- PROBLEM TO WORK ON -
Using the listing below, return every line that includes "degrees".

- DATA SHOWN -

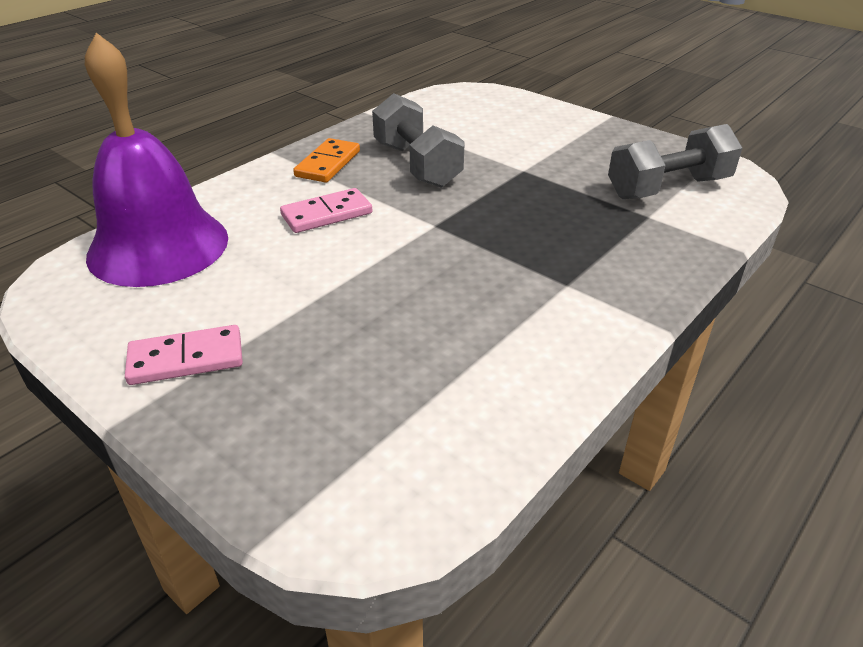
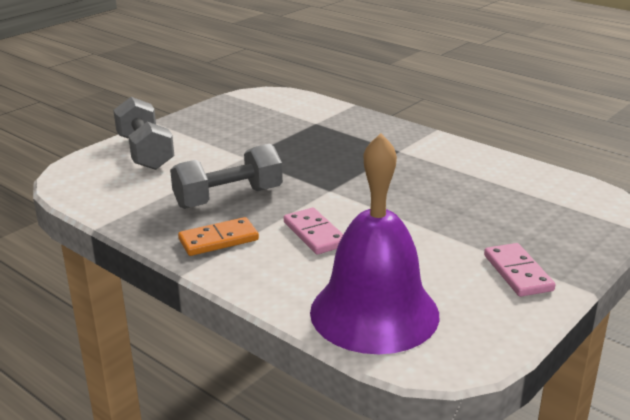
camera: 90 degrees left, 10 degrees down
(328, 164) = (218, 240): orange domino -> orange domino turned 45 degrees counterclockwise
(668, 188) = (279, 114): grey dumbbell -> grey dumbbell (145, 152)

- WRITTEN RESPONSE -
camera: 90 degrees left, 10 degrees down
(328, 164) = (218, 240): orange domino -> orange domino turned 45 degrees counterclockwise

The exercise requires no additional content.